**** Exercise inputs

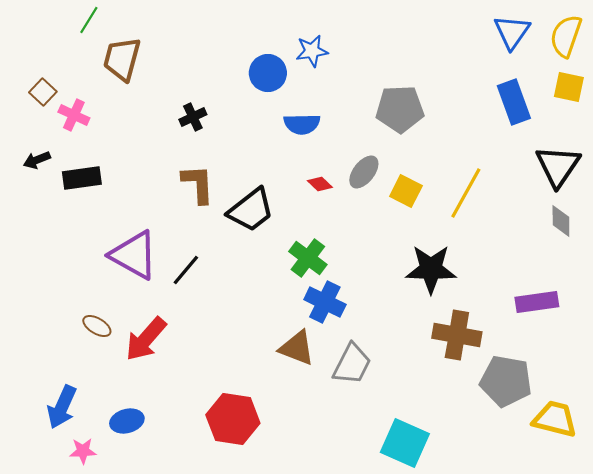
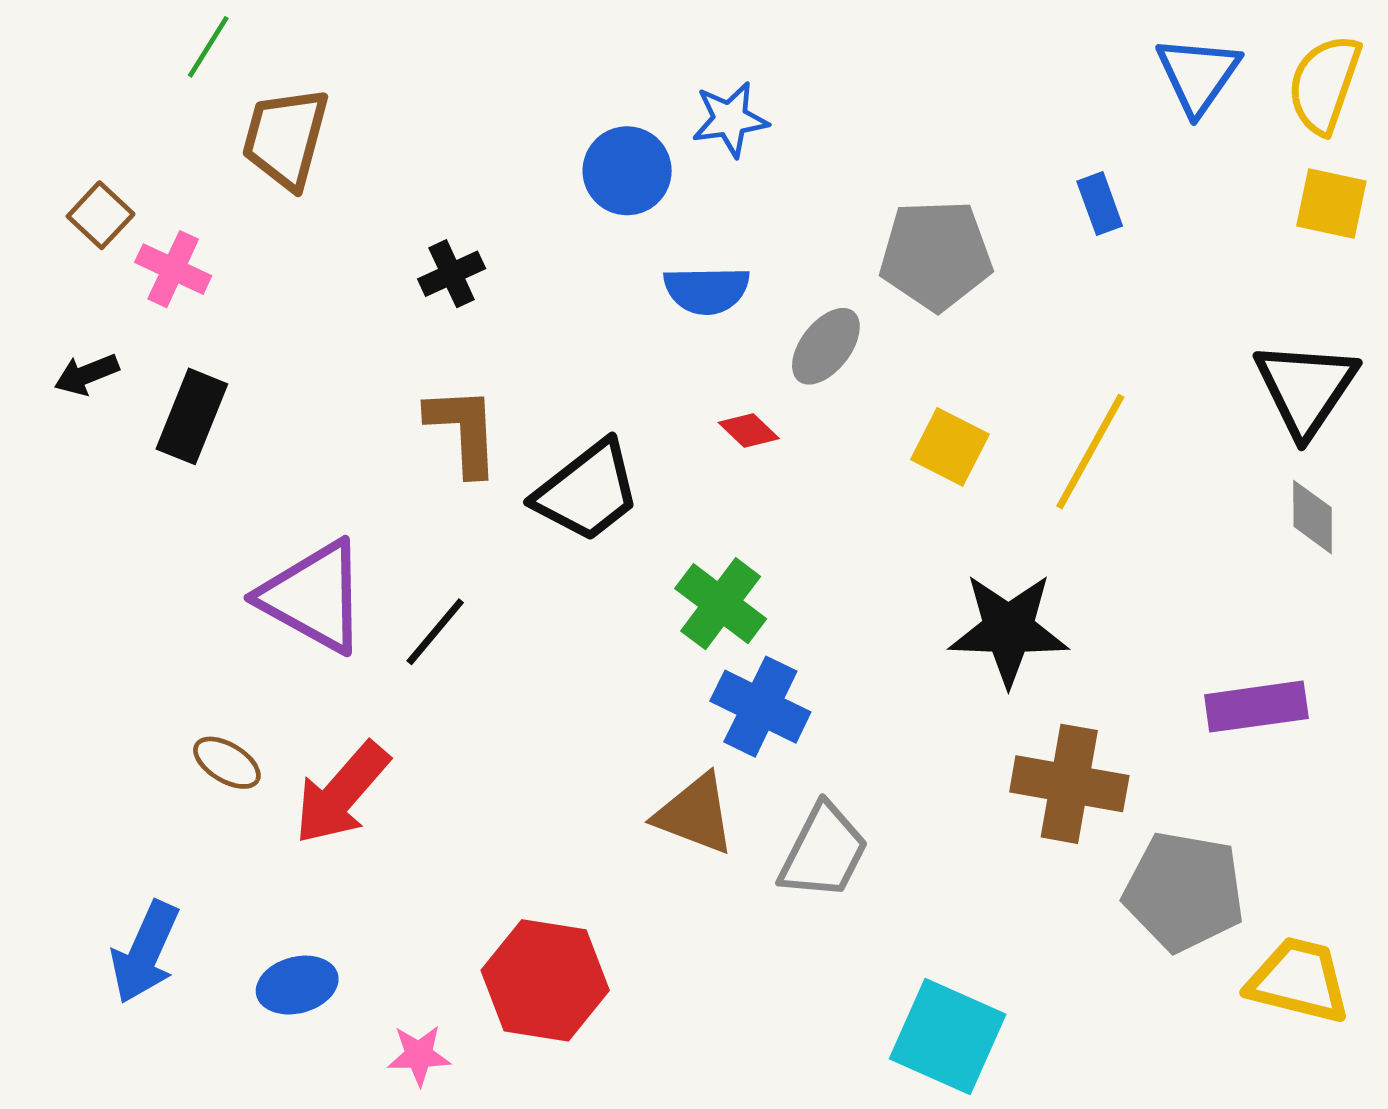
blue rectangle: (514, 102) -> (1100, 204), moved, size x0.6
gray ellipse: (364, 172) -> (826, 346), moved
black rectangle: (82, 178) -> (192, 416), turned -60
pink star: (83, 451) -> (419, 1055), moved

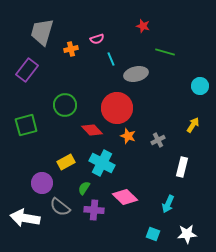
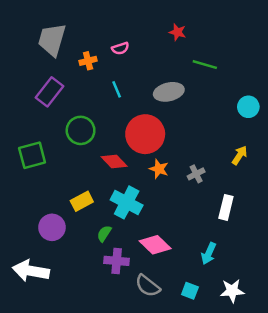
cyan line: (111, 59) -> (117, 89), moved
purple rectangle: (27, 70) -> (49, 92), moved
gray semicircle: (60, 207) -> (148, 286), moved

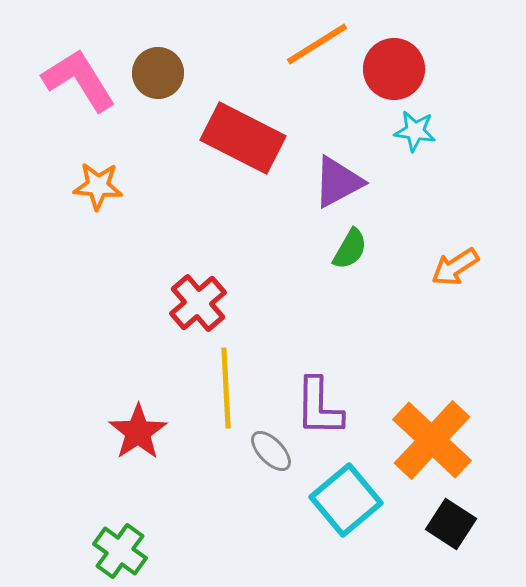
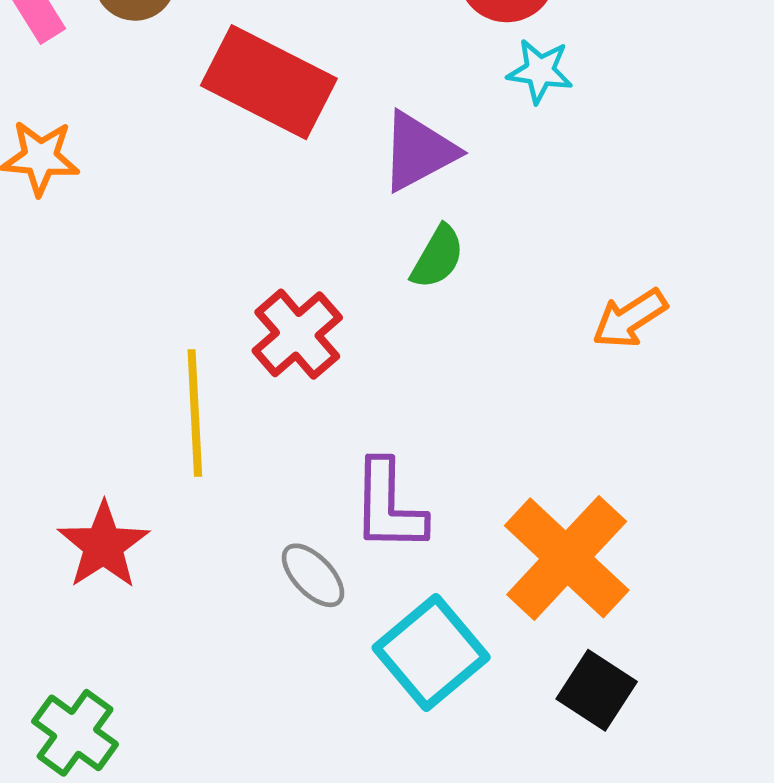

********

### What you need to do
Give back exactly the lines from the line with "black rectangle: (82, 178)" through the end of the records, both included; keep all pictures out.

### Response area
black rectangle: (82, 178) -> (192, 416), turned -60
pink star: (83, 451) -> (419, 1055), moved

cyan line: (111, 59) -> (117, 89), moved
purple rectangle: (27, 70) -> (49, 92), moved
gray semicircle: (60, 207) -> (148, 286), moved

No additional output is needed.